What needs to be done —
Under this line is some data; print exactly the lines from the one containing "U2 pin GND: DGND -> N004" through its last line, without pictures.

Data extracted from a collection
- Opening Delimiter -

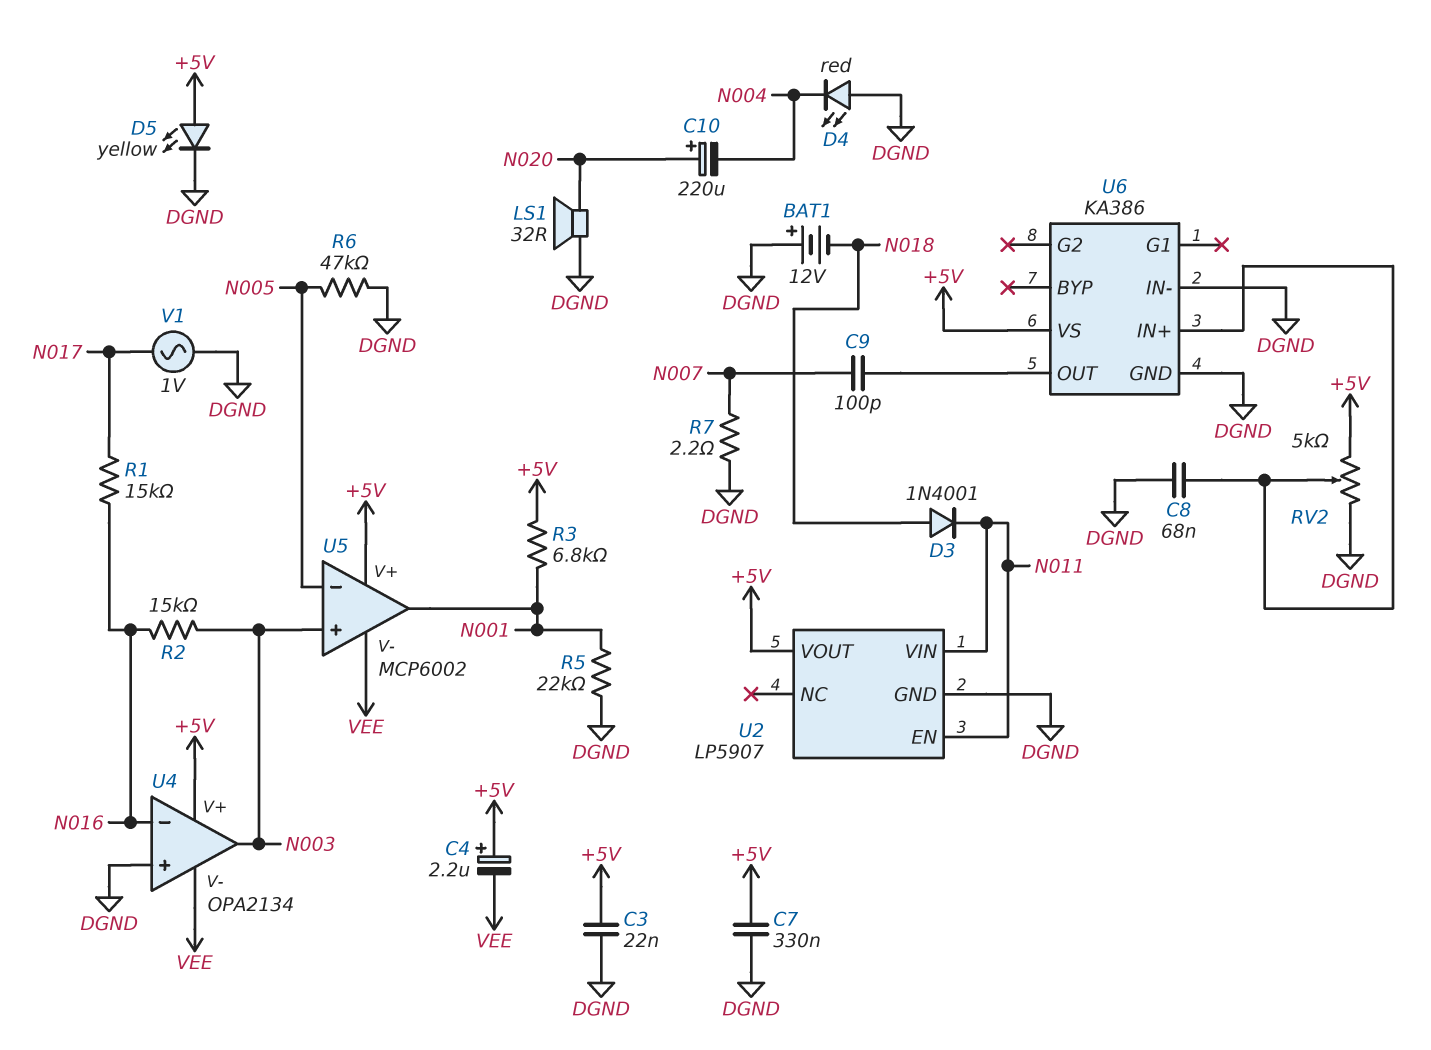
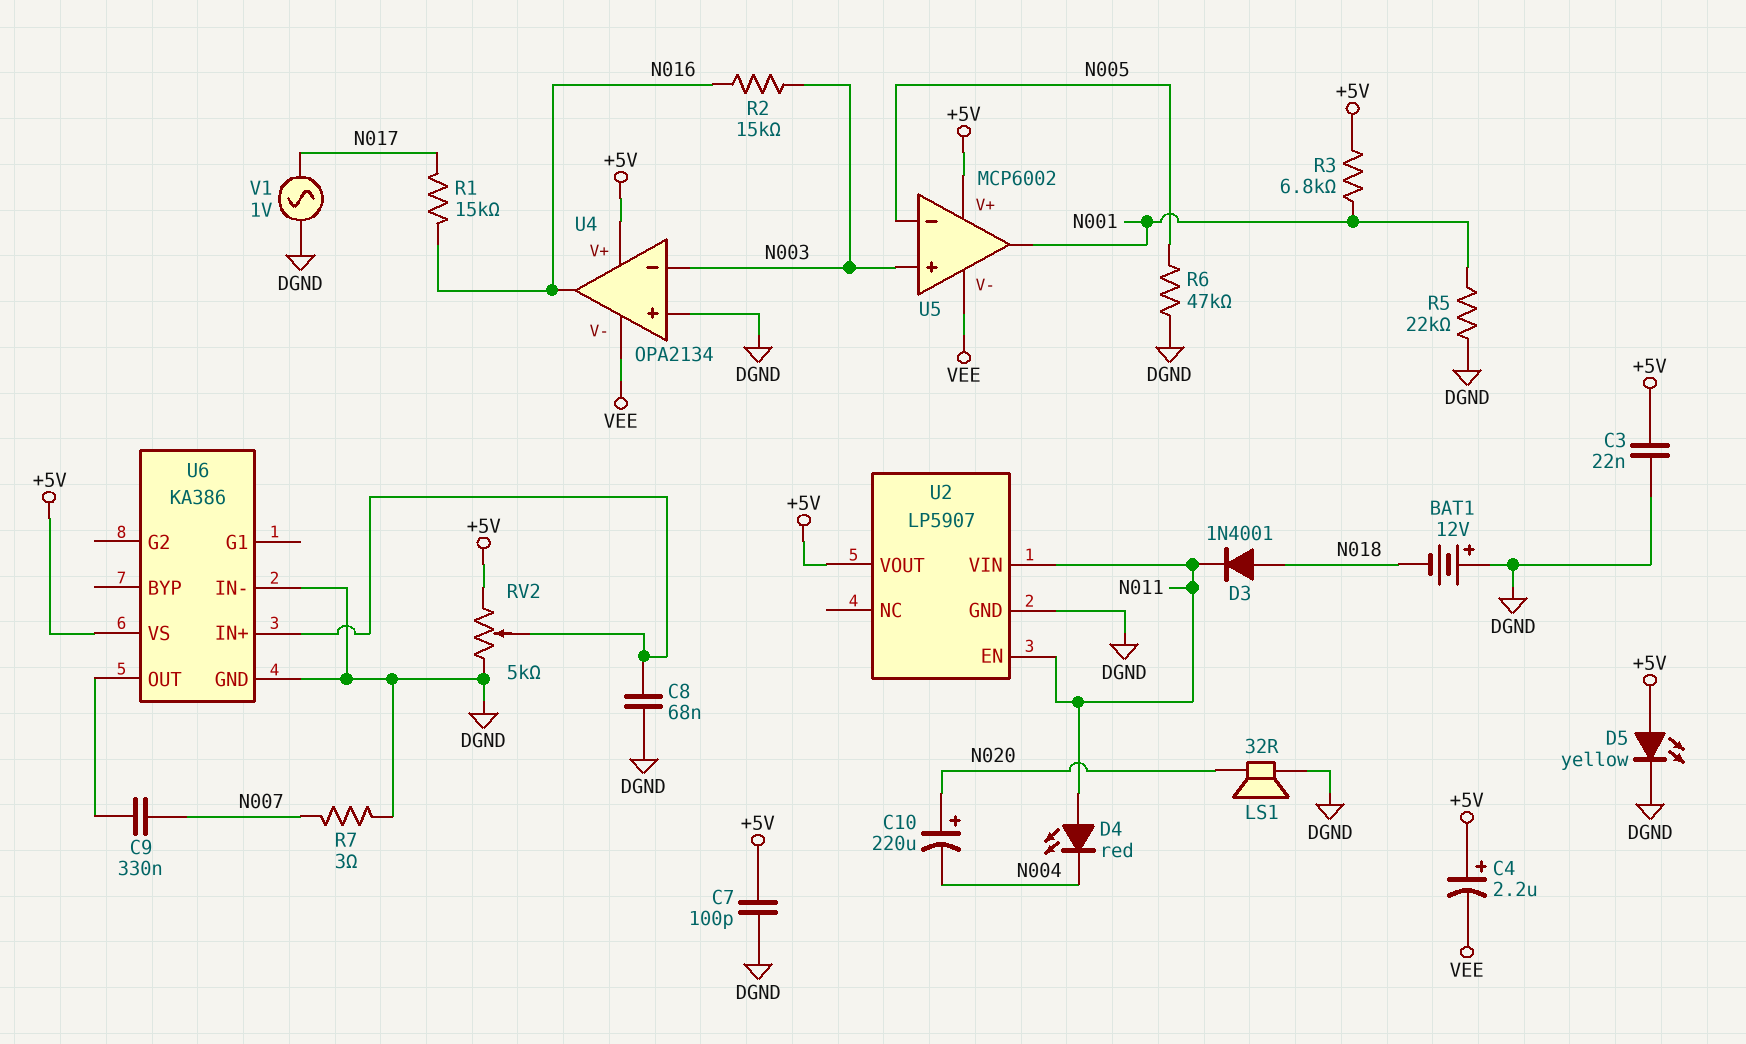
C7: 330nF (+5V, DGND) -> 100pF (+5V, DGND)
C9: 100pF (N007, U6/OUT) -> 330nF (N007, U6/OUT)
D4: LED red (A DGND, K N004) -> LED red (A N011, K N004)
R7: 2.2 (DGND, N007) -> 3 (DGND, N007)
U4 pin in-: N016 -> N003
U4 pin out: N003 -> N016

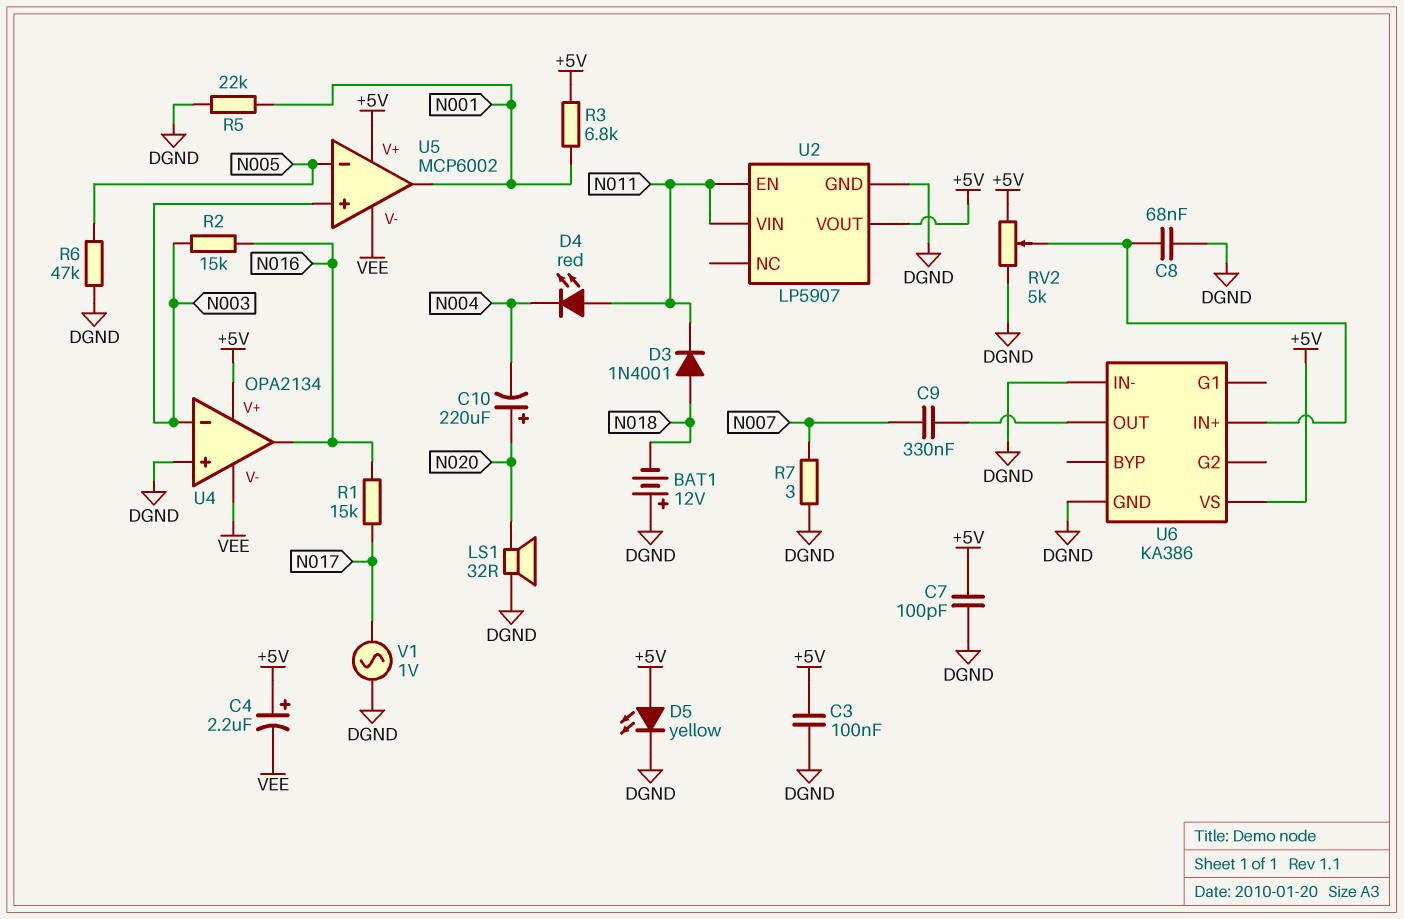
C3: 22nF (+5V, DGND) -> 100nF (+5V, DGND)

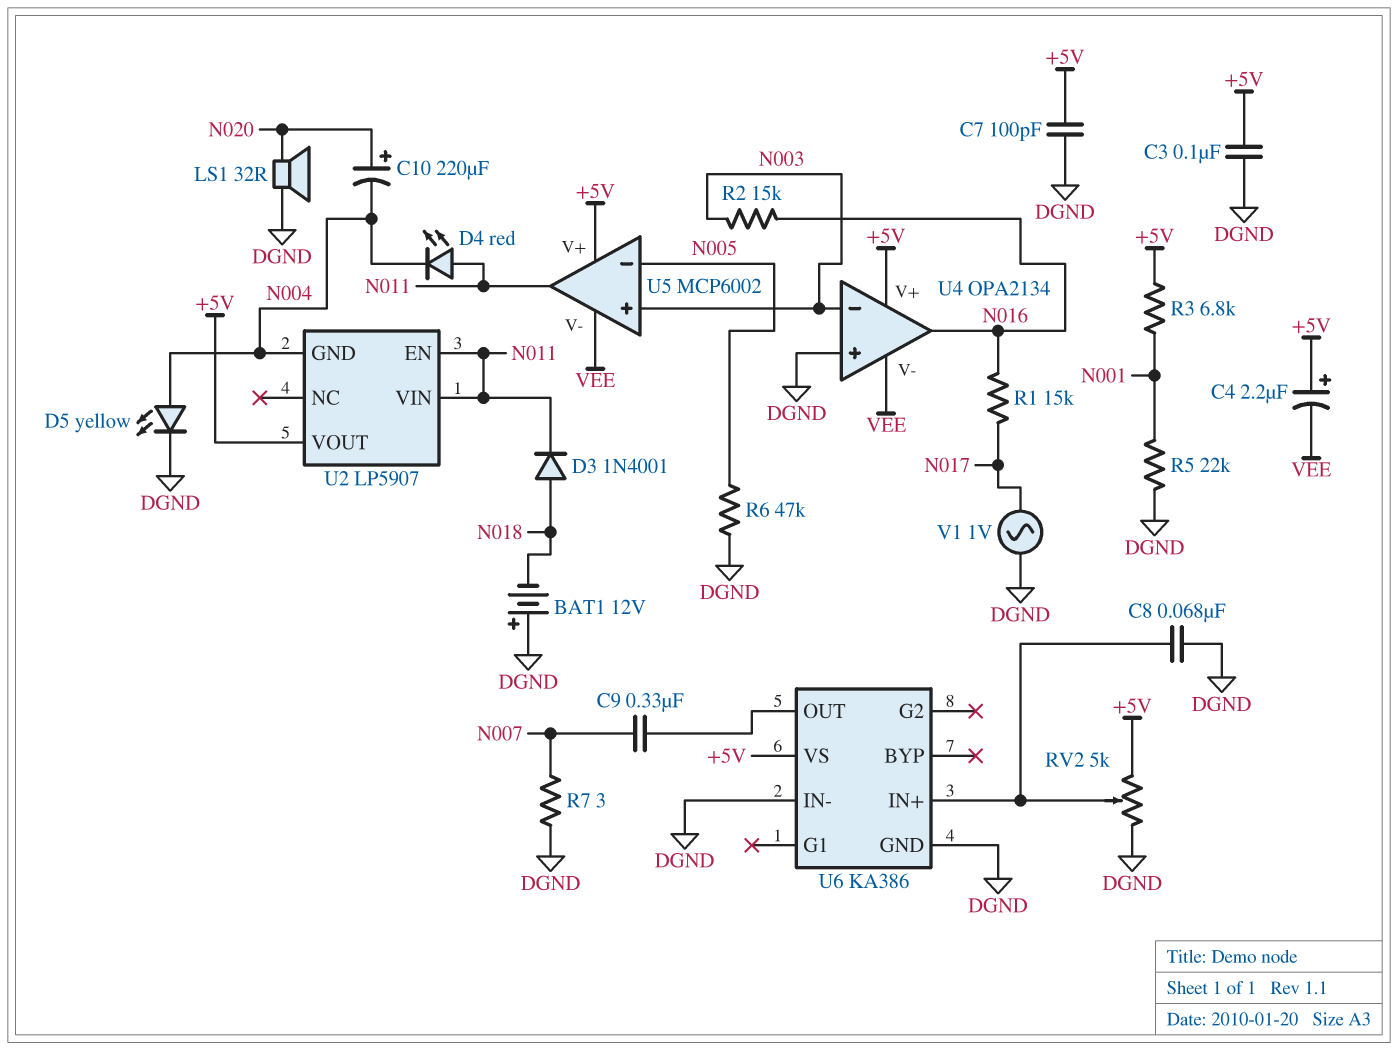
D5: LED yellow (A +5V, K DGND) -> LED yellow (A N004, K DGND)
U2 pin GND: DGND -> N004
U5 pin out: N001 -> N011

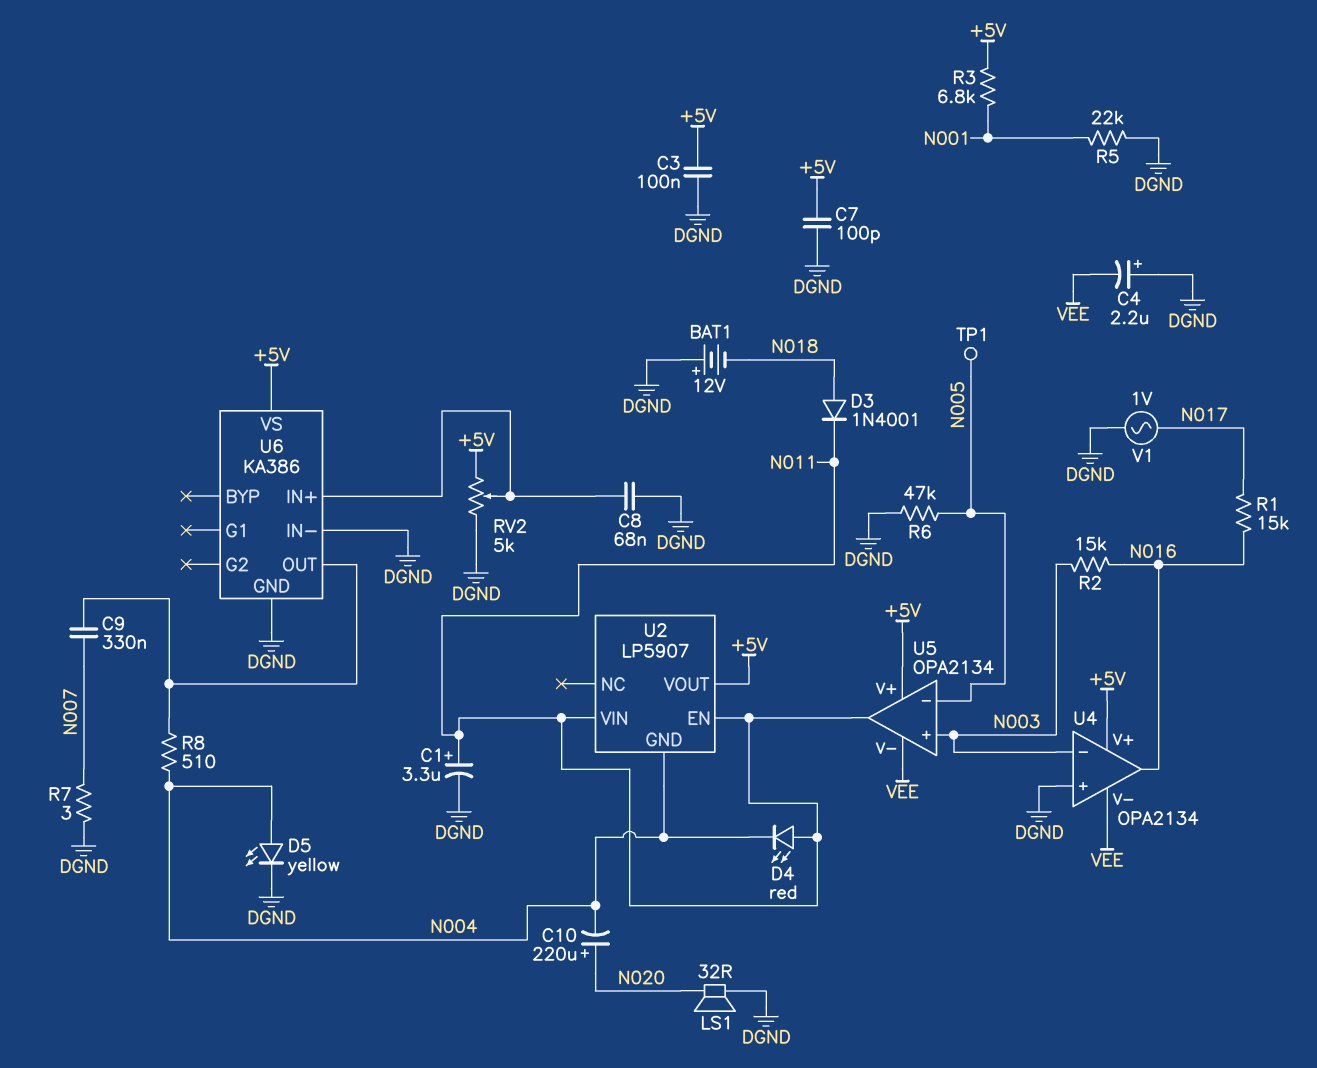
C1: none -> 3.3uF (plus N011, minus DGND)
C4: 2.2uF (plus +5V, minus VEE) -> 2.2uF (plus DGND, minus VEE)
R8: none -> 510 (N004, U6/OUT)
TP1: none -> test point (N005)
U5: MCP6002 -> OPA2134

- Closing Delimiter -

Task result —
U2 pin GND: DGND -> N004
U5 pin out: N001 -> N011

C1: none -> 3.3uF (plus N011, minus DGND)
C4: 2.2uF (plus +5V, minus VEE) -> 2.2uF (plus DGND, minus VEE)
R8: none -> 510 (N004, U6/OUT)
TP1: none -> test point (N005)
U5: MCP6002 -> OPA2134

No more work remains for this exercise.